All of the data is to be written out again exactly, without the pictures.
Data listing START
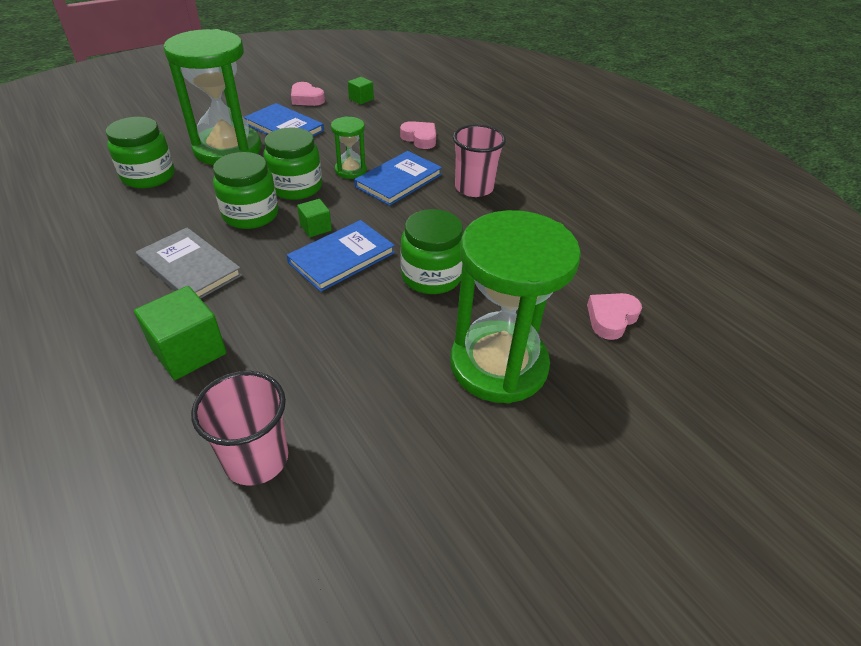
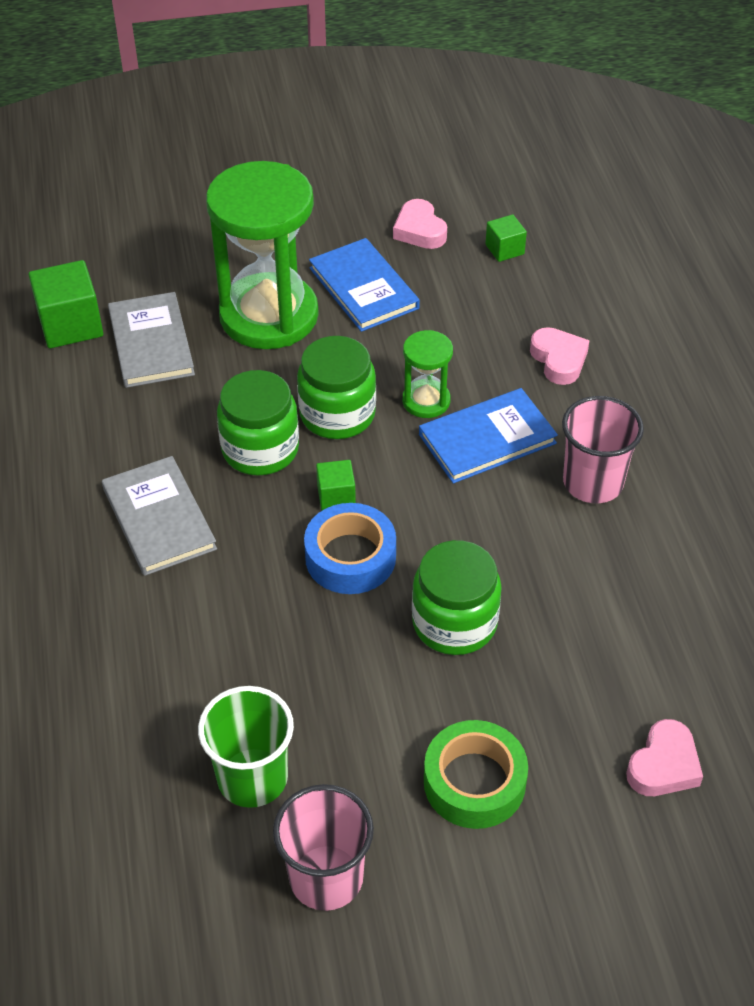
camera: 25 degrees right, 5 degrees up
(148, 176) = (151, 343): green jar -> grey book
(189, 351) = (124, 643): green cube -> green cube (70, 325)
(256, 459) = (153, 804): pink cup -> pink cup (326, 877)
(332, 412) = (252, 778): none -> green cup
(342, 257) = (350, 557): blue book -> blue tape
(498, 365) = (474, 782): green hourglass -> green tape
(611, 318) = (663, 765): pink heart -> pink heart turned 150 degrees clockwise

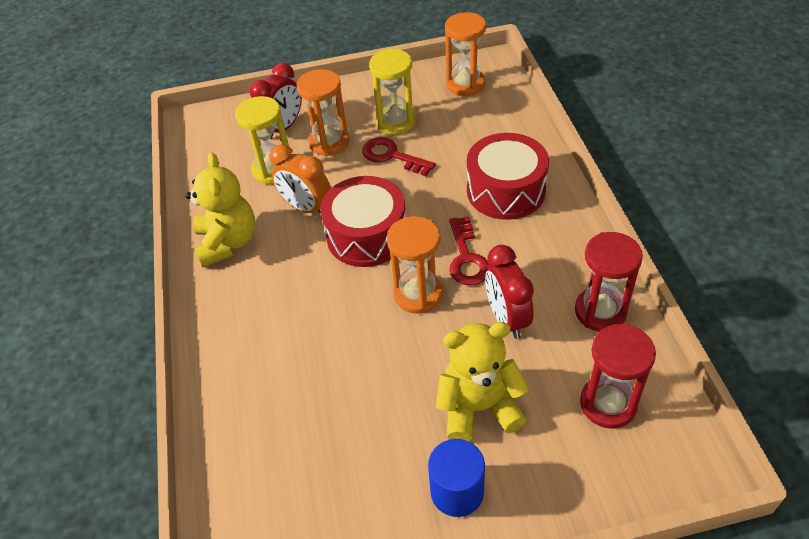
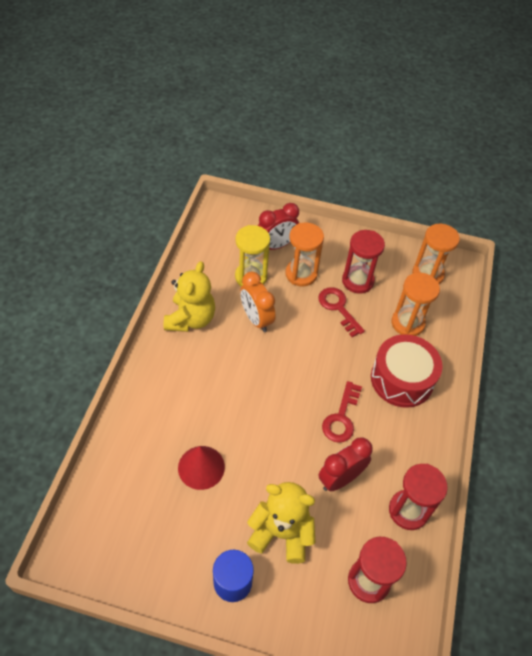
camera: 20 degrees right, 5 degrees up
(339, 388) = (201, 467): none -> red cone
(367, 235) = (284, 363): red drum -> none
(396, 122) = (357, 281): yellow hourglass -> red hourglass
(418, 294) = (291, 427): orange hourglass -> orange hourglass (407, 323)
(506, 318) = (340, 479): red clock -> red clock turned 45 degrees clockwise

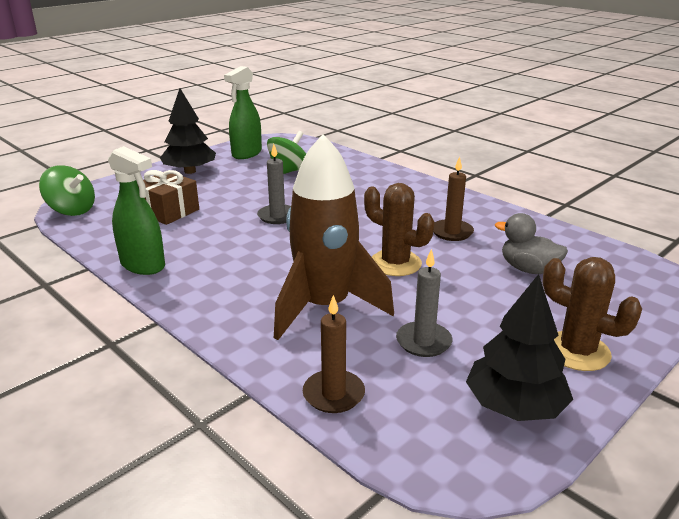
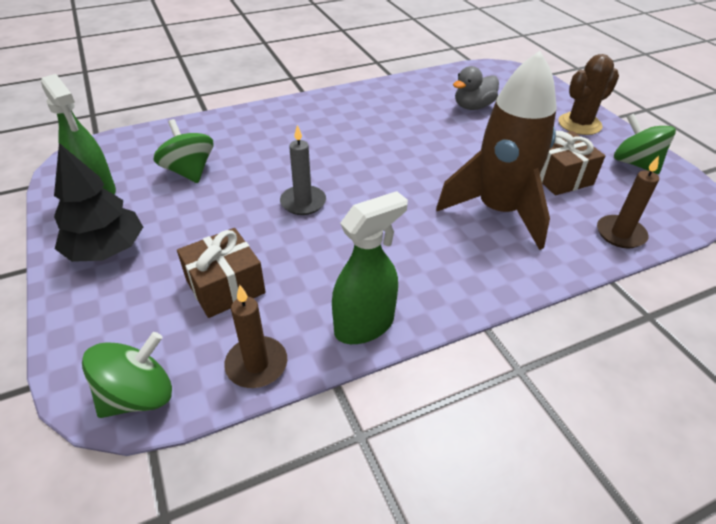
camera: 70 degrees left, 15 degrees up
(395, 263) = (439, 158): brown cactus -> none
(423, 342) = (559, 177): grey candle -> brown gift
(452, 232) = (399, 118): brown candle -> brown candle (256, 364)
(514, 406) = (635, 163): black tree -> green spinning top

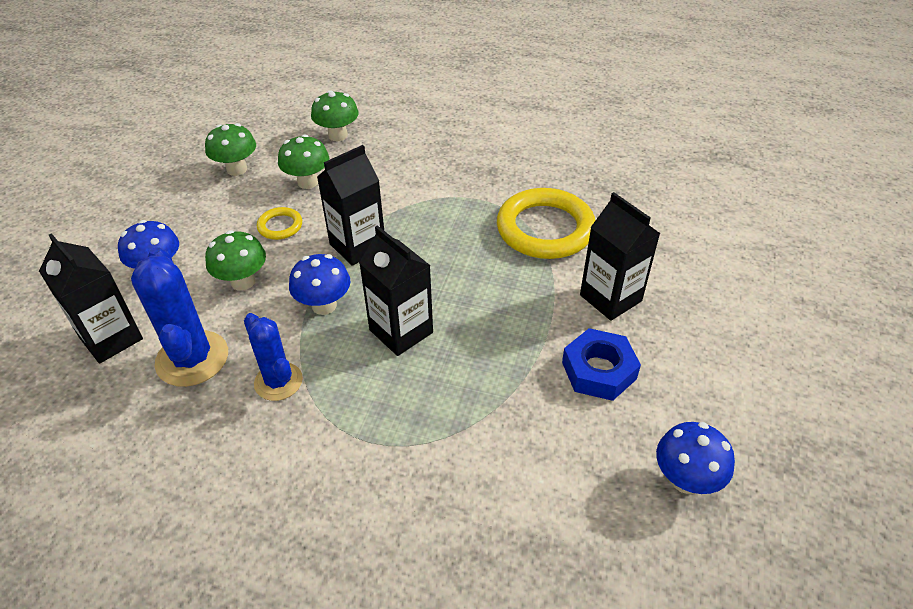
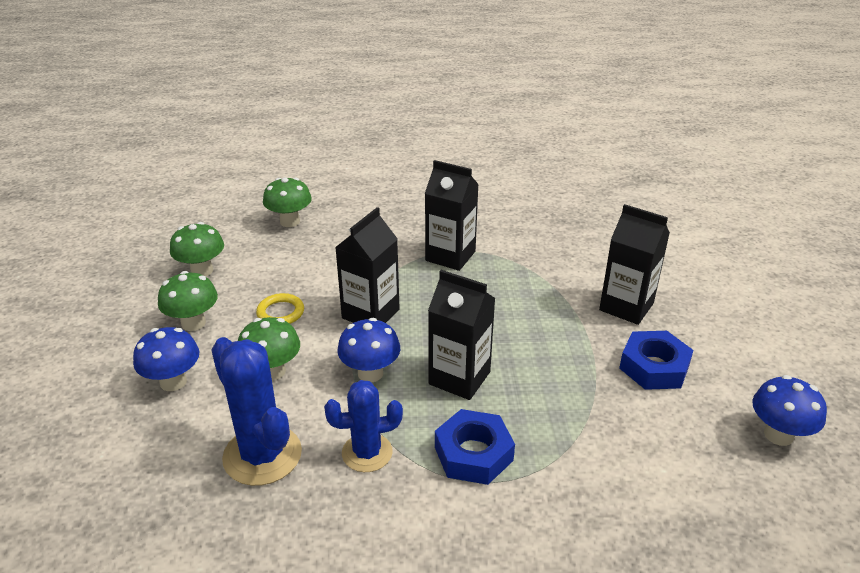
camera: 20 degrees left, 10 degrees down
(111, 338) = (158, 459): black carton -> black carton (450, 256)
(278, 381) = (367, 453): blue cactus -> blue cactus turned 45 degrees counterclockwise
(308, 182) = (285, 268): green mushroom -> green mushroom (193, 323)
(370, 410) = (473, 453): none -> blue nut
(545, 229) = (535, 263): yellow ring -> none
Data listing END
→ **Written answer**
camera: 25 degrees right, 5 degrees up
(148, 176) = (151, 343): green jar -> grey book
(189, 351) = (124, 643): green cube -> green cube (70, 325)
(256, 459) = (153, 804): pink cup -> pink cup (326, 877)
(332, 412) = (252, 778): none -> green cup
(342, 257) = (350, 557): blue book -> blue tape
(498, 365) = (474, 782): green hourglass -> green tape
(611, 318) = (663, 765): pink heart -> pink heart turned 150 degrees clockwise

camera: 20 degrees right, 5 degrees up
(339, 388) = (201, 467): none -> red cone
(367, 235) = (284, 363): red drum -> none
(396, 122) = (357, 281): yellow hourglass -> red hourglass
(418, 294) = (291, 427): orange hourglass -> orange hourglass (407, 323)
(506, 318) = (340, 479): red clock -> red clock turned 45 degrees clockwise

camera: 70 degrees left, 15 degrees up
(395, 263) = (439, 158): brown cactus -> none
(423, 342) = (559, 177): grey candle -> brown gift
(452, 232) = (399, 118): brown candle -> brown candle (256, 364)
(514, 406) = (635, 163): black tree -> green spinning top

camera: 20 degrees left, 10 degrees down
(111, 338) = (158, 459): black carton -> black carton (450, 256)
(278, 381) = (367, 453): blue cactus -> blue cactus turned 45 degrees counterclockwise
(308, 182) = (285, 268): green mushroom -> green mushroom (193, 323)
(370, 410) = (473, 453): none -> blue nut
(545, 229) = (535, 263): yellow ring -> none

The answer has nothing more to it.